→ **Working data**:

--- START ---

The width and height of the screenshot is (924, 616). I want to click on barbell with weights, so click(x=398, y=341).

--- END ---
--- START ---

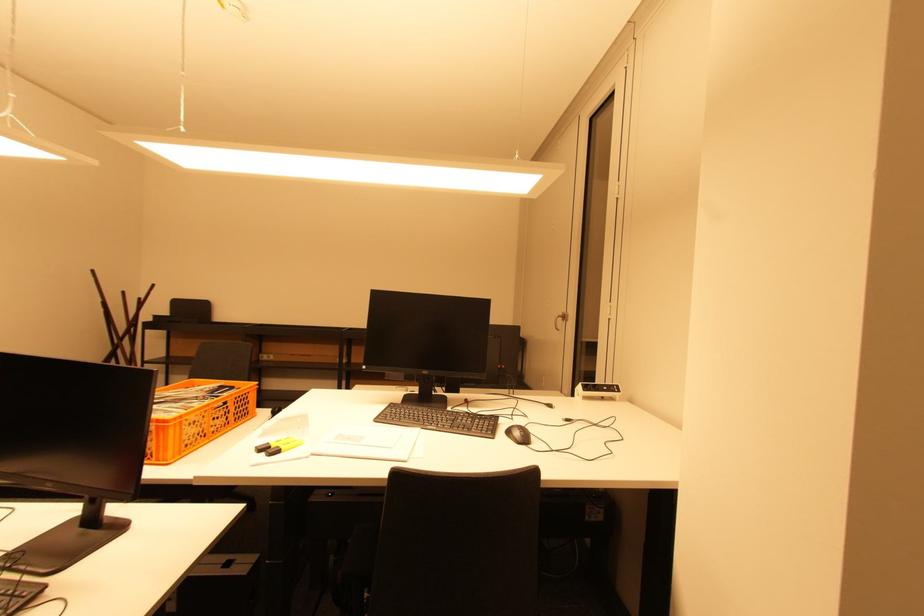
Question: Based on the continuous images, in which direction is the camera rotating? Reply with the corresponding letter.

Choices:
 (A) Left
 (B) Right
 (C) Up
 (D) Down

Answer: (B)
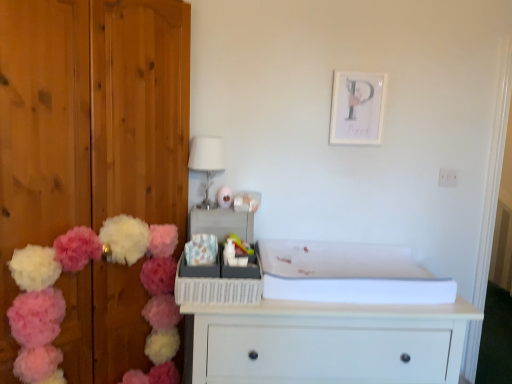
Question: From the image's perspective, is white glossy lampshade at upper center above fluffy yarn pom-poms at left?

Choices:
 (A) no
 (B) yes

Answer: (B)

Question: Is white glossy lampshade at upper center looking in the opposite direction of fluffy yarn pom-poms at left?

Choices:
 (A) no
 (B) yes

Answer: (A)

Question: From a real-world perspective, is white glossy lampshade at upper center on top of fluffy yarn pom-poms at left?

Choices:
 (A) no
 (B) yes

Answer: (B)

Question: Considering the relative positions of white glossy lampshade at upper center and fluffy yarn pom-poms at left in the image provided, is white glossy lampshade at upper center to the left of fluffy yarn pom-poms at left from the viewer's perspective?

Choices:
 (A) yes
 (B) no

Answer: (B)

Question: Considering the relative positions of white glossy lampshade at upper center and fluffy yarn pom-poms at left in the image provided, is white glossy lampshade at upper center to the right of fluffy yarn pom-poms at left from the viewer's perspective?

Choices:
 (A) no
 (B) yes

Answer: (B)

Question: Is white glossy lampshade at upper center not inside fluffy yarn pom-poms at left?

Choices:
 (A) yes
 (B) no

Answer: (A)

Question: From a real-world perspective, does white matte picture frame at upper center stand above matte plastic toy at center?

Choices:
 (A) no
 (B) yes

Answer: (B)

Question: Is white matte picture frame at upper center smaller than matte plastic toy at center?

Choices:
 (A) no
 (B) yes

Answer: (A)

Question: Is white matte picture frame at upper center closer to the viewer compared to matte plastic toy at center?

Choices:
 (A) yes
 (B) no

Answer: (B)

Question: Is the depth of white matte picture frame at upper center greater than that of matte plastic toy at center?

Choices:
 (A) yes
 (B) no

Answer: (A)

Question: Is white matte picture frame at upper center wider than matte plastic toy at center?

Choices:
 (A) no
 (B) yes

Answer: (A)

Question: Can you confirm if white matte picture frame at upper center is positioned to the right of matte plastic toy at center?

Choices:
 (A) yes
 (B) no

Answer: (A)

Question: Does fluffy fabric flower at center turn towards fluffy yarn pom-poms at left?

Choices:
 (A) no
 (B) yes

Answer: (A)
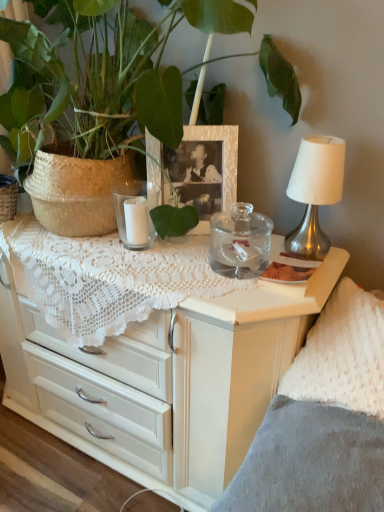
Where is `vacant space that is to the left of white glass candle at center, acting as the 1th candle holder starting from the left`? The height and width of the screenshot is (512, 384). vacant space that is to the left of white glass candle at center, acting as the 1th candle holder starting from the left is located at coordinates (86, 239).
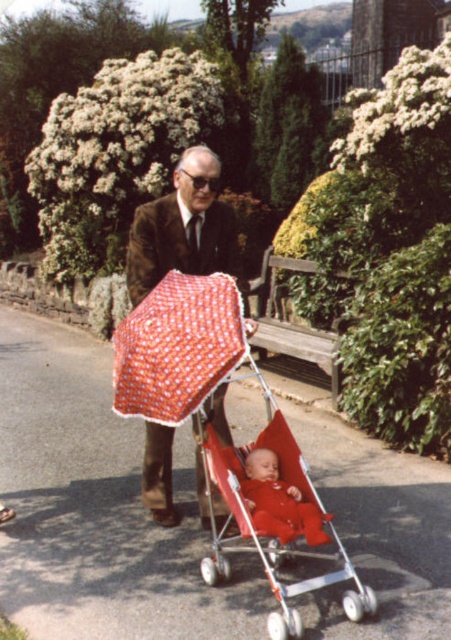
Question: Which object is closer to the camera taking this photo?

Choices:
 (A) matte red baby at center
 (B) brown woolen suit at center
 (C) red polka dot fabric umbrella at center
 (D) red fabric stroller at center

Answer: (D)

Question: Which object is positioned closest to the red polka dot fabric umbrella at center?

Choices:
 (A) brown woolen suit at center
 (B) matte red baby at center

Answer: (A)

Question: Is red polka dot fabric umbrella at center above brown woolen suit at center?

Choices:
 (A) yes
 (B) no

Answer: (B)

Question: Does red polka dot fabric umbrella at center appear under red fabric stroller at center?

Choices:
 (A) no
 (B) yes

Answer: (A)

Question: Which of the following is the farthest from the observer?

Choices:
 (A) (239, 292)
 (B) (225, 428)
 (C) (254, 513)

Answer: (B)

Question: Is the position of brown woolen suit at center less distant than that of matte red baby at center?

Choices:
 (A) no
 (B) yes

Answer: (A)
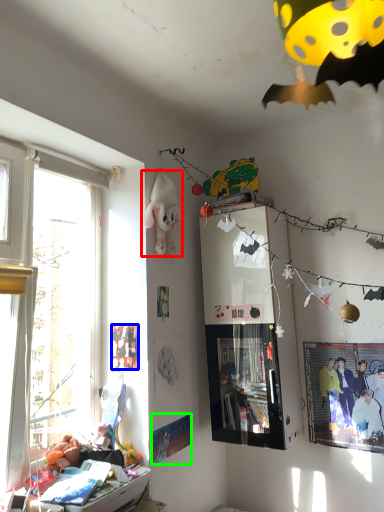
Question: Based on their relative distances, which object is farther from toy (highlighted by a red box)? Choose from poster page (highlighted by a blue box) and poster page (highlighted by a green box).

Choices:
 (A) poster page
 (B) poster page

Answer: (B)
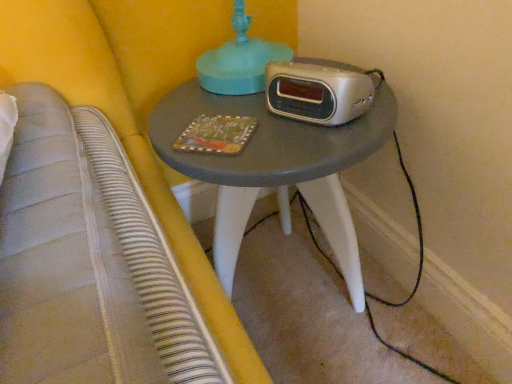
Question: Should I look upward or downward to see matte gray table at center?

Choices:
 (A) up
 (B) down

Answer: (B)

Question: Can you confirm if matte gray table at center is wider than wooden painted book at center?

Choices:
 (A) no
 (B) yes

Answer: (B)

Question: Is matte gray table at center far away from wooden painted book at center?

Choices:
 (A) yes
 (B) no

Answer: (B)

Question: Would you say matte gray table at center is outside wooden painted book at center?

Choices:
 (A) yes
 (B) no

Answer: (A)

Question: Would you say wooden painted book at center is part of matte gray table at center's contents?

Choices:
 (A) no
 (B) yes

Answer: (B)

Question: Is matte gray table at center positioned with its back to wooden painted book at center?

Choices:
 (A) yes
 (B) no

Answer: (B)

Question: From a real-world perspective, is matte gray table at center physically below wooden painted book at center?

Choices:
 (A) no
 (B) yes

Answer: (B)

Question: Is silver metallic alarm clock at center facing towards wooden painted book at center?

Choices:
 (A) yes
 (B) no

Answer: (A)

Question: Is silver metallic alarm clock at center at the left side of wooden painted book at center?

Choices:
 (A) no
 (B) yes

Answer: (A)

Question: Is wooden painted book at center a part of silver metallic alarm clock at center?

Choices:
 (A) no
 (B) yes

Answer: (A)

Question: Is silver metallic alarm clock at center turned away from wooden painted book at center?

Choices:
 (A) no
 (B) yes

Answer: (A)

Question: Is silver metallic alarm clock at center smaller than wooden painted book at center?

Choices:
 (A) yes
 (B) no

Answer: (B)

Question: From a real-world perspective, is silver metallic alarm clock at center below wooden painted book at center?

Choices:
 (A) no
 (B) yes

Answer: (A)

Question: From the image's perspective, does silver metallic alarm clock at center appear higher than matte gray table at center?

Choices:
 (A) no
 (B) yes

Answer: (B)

--- END ---

Copy each line of the material above that contains the string "closer", matching case exactly.

Question: Is white matte picture frame at upper center closer to the viewer compared to matte plastic toy at center?
Question: Which object is closer to the camera taking this photo?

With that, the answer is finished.